*Exercise directions*: Would you return the data exactly as given, except for its pictures?

[Items from a dataset]
- - - - -

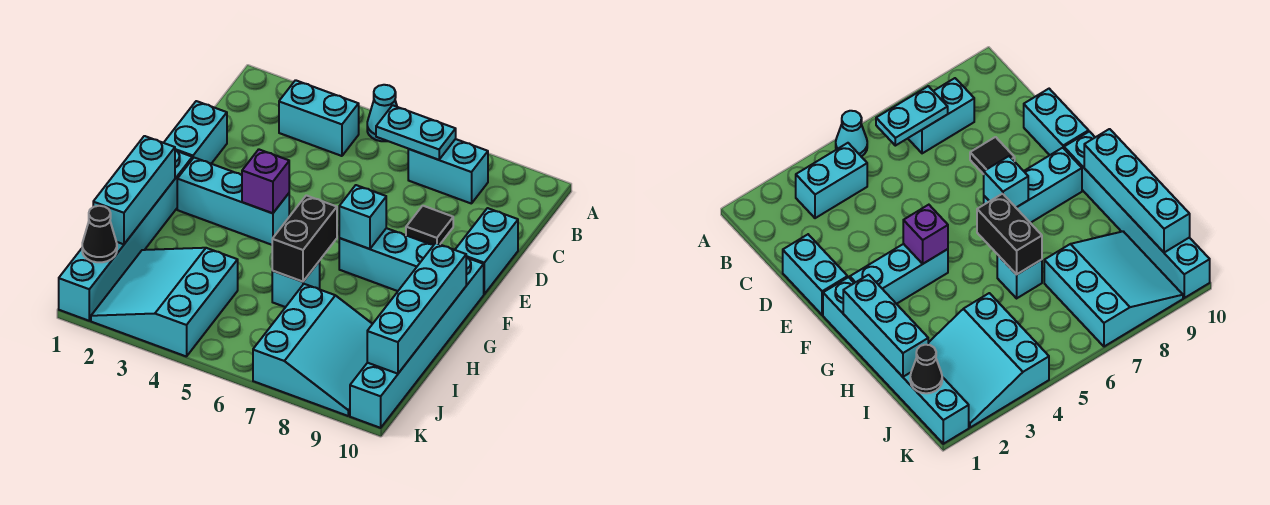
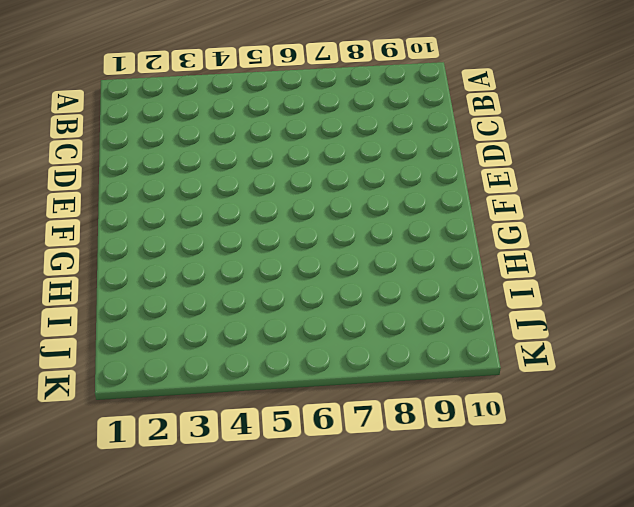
none -> cyan cone A5 level 1
none -> cyan brick B3:B4 level 1
none -> cyan brick B7:B8 level 1

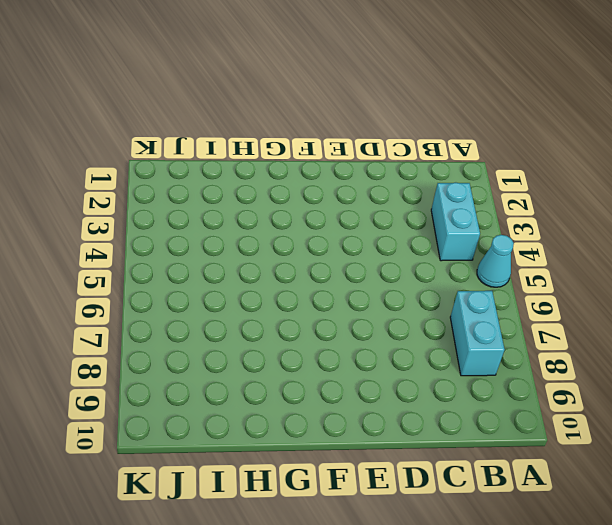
none -> cyan brick D1:E1 level 1
none -> black tile D8 level 1
none -> cyan brick D10:E10 level 1

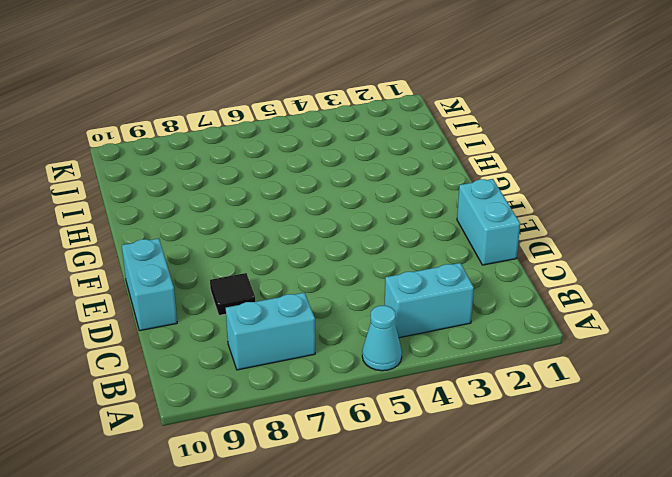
none -> cyan brick F1:K1 level 1
none -> cyan brick F2:F4 level 1
none -> cyan brick F7:F9 level 1

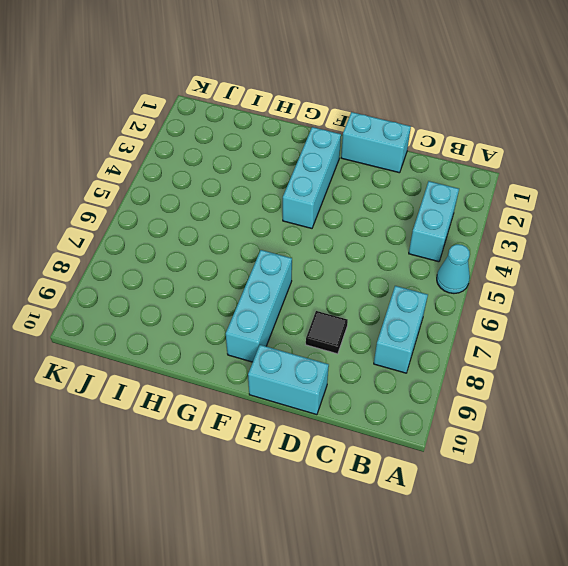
none -> cyan brick F1:K1 level 1
none -> cyan brick F10:K10 level 1
none -> cyan brick H6 level 1

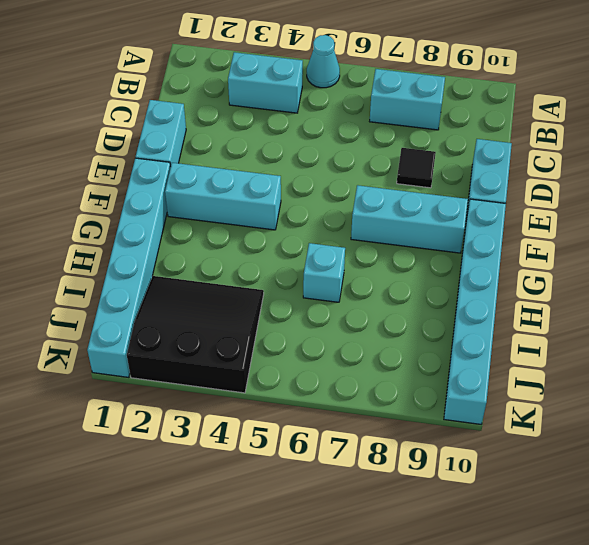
black slope I2:K4 level 1 top K -> cyan slope I2:K4 level 1 top 4
none -> cyan slope I7:K9 level 1 top 7
none -> cyan plate B6:B7 level 2
none -> purple brick F4 level 2

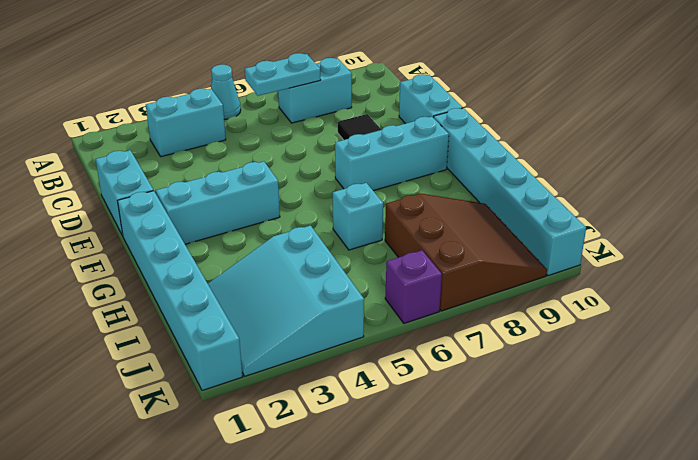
brown slope I7:K9 level 1 top 7 -> cyan slope I7:K9 level 1 top 7
purple brick K6 level 1 -> purple brick F4 level 2
none -> cyan brick F7 level 2
none -> cyan brick G1:I1 level 2
none -> black brick G6:H6 level 2

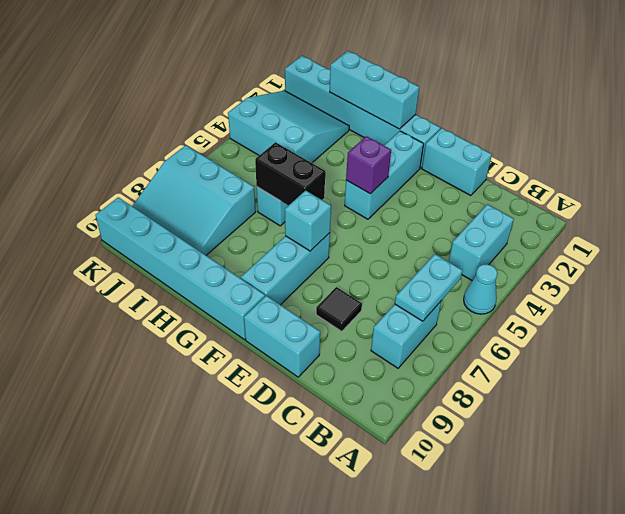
none -> cyan brick G10:J10 level 2
none -> black cone J1 level 2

- - - - -

*Answer for the task*:
none -> cyan cone A5 level 1
none -> cyan brick B3:B4 level 1
none -> cyan brick B7:B8 level 1

none -> cyan brick D1:E1 level 1
none -> black tile D8 level 1
none -> cyan brick D10:E10 level 1

none -> cyan brick F1:K1 level 1
none -> cyan brick F2:F4 level 1
none -> cyan brick F7:F9 level 1

none -> cyan brick F1:K1 level 1
none -> cyan brick F10:K10 level 1
none -> cyan brick H6 level 1

black slope I2:K4 level 1 top K -> cyan slope I2:K4 level 1 top 4
none -> cyan slope I7:K9 level 1 top 7
none -> cyan plate B6:B7 level 2
none -> purple brick F4 level 2

brown slope I7:K9 level 1 top 7 -> cyan slope I7:K9 level 1 top 7
purple brick K6 level 1 -> purple brick F4 level 2
none -> cyan brick F7 level 2
none -> cyan brick G1:I1 level 2
none -> black brick G6:H6 level 2

none -> cyan brick G10:J10 level 2
none -> black cone J1 level 2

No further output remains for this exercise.